[Data shown]
▽

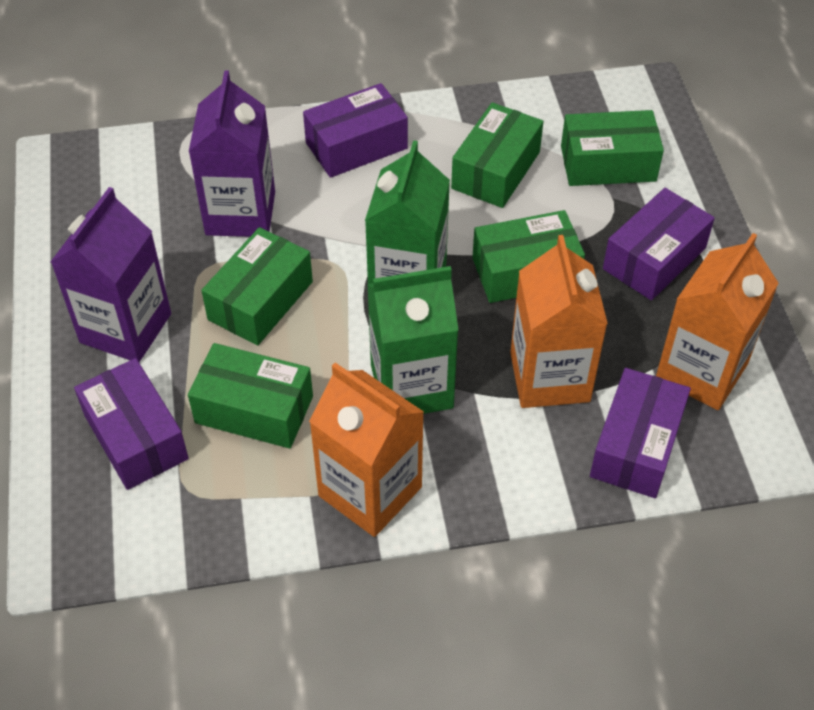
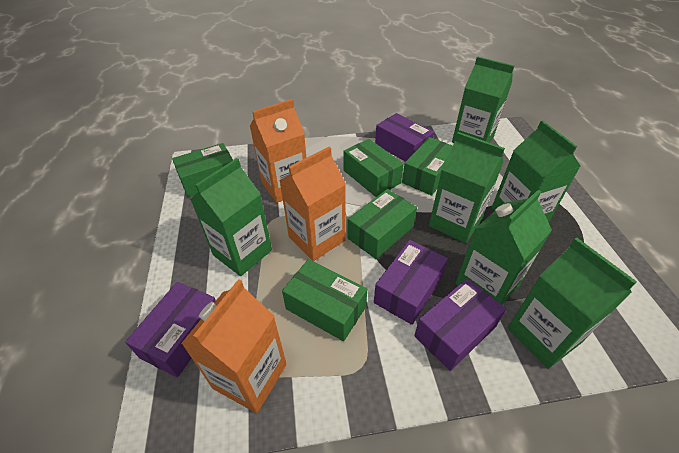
green carton: 2 -> 6
purple carton: 2 -> 0

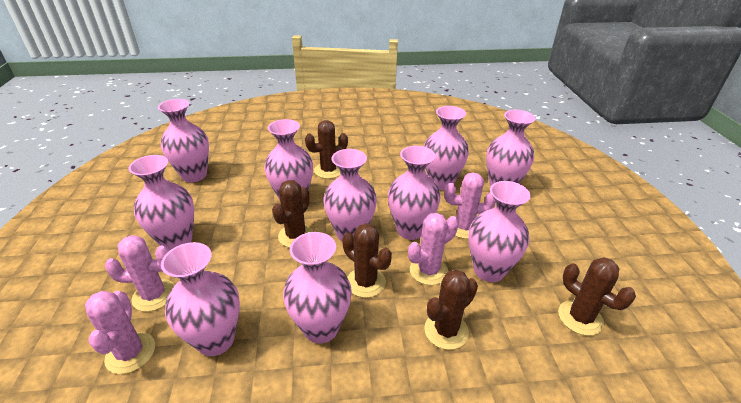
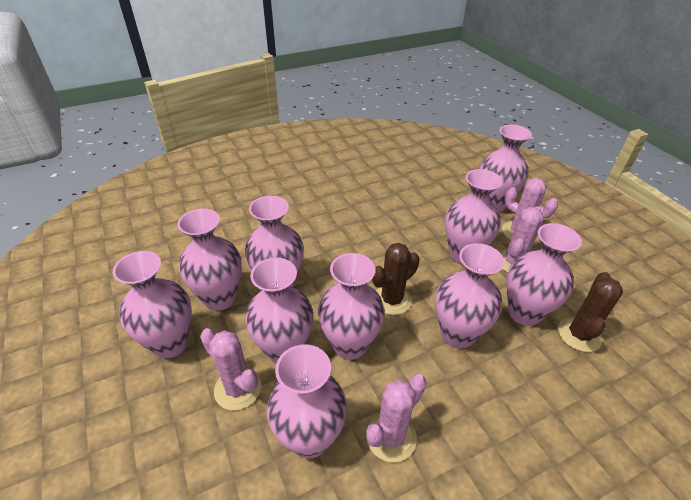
brown cactus: 5 -> 2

△

[Prompt] Excluding every picture, set down the listing exactly.

[Solution to the exercise]
green carton: 2 -> 6
purple carton: 2 -> 0

brown cactus: 5 -> 2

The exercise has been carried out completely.